Can you write out the listing below again with every "*M3/4" swapped for "*M6/8", leaving everything else unchanged?

-- start of EXTRACTED DATA --

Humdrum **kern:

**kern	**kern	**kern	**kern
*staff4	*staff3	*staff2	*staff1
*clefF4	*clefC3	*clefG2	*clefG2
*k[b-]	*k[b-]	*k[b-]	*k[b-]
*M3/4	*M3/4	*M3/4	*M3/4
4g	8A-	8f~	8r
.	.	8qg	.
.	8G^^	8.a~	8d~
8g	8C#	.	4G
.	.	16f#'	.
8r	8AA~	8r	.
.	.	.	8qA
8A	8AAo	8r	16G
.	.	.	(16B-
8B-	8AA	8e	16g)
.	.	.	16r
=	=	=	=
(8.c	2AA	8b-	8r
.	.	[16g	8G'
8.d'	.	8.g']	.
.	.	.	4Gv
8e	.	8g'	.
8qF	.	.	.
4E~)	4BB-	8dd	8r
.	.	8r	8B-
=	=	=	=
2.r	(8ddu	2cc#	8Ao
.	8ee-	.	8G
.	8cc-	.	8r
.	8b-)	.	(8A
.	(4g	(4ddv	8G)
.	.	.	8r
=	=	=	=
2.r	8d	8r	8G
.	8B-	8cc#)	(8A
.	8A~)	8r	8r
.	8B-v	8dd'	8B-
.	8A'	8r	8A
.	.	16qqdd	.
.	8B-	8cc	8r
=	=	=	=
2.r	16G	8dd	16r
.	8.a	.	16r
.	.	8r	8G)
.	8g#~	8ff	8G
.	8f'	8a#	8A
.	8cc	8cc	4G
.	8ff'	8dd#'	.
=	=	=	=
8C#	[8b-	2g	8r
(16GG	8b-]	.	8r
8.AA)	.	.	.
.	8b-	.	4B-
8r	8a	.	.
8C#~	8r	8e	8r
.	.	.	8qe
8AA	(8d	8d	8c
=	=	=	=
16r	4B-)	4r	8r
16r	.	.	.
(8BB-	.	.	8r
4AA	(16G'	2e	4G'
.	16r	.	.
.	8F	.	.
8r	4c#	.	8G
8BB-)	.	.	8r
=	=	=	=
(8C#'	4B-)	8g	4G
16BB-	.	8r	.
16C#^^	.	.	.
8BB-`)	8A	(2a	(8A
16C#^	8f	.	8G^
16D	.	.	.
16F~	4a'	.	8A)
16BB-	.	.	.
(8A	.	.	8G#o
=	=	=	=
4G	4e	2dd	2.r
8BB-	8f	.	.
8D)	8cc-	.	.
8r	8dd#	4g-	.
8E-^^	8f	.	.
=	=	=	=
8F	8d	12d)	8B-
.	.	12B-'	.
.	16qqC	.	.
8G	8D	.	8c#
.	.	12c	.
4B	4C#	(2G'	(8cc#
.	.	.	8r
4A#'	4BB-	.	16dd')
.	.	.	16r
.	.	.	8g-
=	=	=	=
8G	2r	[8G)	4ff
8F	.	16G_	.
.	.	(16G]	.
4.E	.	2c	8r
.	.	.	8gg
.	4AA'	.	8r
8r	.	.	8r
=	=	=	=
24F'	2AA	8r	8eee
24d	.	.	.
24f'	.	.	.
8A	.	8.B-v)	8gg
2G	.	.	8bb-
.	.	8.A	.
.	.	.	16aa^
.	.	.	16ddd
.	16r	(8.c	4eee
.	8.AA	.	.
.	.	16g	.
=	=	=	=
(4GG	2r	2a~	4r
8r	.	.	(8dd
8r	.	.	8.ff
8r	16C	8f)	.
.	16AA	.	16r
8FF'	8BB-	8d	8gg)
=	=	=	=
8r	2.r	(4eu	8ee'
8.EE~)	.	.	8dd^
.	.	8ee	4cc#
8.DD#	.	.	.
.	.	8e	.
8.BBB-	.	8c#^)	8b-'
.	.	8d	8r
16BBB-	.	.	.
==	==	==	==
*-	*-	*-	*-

-- end of EXTRACTED DATA --

**CORRECT RESULT**
Humdrum **kern:

**kern	**kern	**kern	**kern
*staff4	*staff3	*staff2	*staff1
*clefF4	*clefC3	*clefG2	*clefG2
*k[b-]	*k[b-]	*k[b-]	*k[b-]
*M6/8	*M6/8	*M6/8	*M6/8
4g	8A-	8f~	8r
.	.	8qg	.
.	8G^^	8.a~	8d~
8g	8C#	.	4G
.	.	16f#'	.
8r	8AA~	8r	.
.	.	.	8qA
8A	8AAo	8r	16G
.	.	.	(16B-
8B-	8AA	8e	16g)
.	.	.	16r
=	=	=	=
(8.c	2AA	8b-	8r
.	.	[16g	8G'
8.d'	.	8.g']	.
.	.	.	4Gv
8e	.	8g'	.
8qF	.	.	.
4E~)	4BB-	8dd	8r
.	.	8r	8B-
=	=	=	=
2.r	(8ddu	2cc#	8Ao
.	8ee-	.	8G
.	8cc-	.	8r
.	8b-)	.	(8A
.	(4g	(4ddv	8G)
.	.	.	8r
=	=	=	=
2.r	8d	8r	8G
.	8B-	8cc#)	(8A
.	8A~)	8r	8r
.	8B-v	8dd'	8B-
.	8A'	8r	8A
.	.	16qqdd	.
.	8B-	8cc	8r
=	=	=	=
2.r	16G	8dd	16r
.	8.a	.	16r
.	.	8r	8G)
.	8g#~	8ff	8G
.	8f'	8a#	8A
.	8cc	8cc	4G
.	8ff'	8dd#'	.
=	=	=	=
8C#	[8b-	2g	8r
(16GG	8b-]	.	8r
8.AA)	.	.	.
.	8b-	.	4B-
8r	8a	.	.
8C#~	8r	8e	8r
.	.	.	8qe
8AA	(8d	8d	8c
=	=	=	=
16r	4B-)	4r	8r
16r	.	.	.
(8BB-	.	.	8r
4AA	(16G'	2e	4G'
.	16r	.	.
.	8F	.	.
8r	4c#	.	8G
8BB-)	.	.	8r
=	=	=	=
(8C#'	4B-)	8g	4G
16BB-	.	8r	.
16C#^^	.	.	.
8BB-`)	8A	(2a	(8A
16C#^	8f	.	8G^
16D	.	.	.
16F~	4a'	.	8A)
16BB-	.	.	.
(8A	.	.	8G#o
=	=	=	=
4G	4e	2dd	2.r
8BB-	8f	.	.
8D)	8cc-	.	.
8r	8dd#	4g-	.
8E-^^	8f	.	.
=	=	=	=
8F	8d	12d)	8B-
.	.	12B-'	.
.	16qqC	.	.
8G	8D	.	8c#
.	.	12c	.
4B	4C#	(2G'	(8cc#
.	.	.	8r
4A#'	4BB-	.	16dd')
.	.	.	16r
.	.	.	8g-
=	=	=	=
8G	2r	[8G)	4ff
8F	.	16G_	.
.	.	(16G]	.
4.E	.	2c	8r
.	.	.	8gg
.	4AA'	.	8r
8r	.	.	8r
=	=	=	=
24F'	2AA	8r	8eee
24d	.	.	.
24f'	.	.	.
8A	.	8.B-v)	8gg
2G	.	.	8bb-
.	.	8.A	.
.	.	.	16aa^
.	.	.	16ddd
.	16r	(8.c	4eee
.	8.AA	.	.
.	.	16g	.
=	=	=	=
(4GG	2r	2a~	4r
8r	.	.	(8dd
8r	.	.	8.ff
8r	16C	8f)	.
.	16AA	.	16r
8FF'	8BB-	8d	8gg)
=	=	=	=
8r	2.r	(4eu	8ee'
8.EE~)	.	.	8dd^
.	.	8ee	4cc#
8.DD#	.	.	.
.	.	8e	.
8.BBB-	.	8c#^)	8b-'
.	.	8d	8r
16BBB-	.	.	.
==	==	==	==
*-	*-	*-	*-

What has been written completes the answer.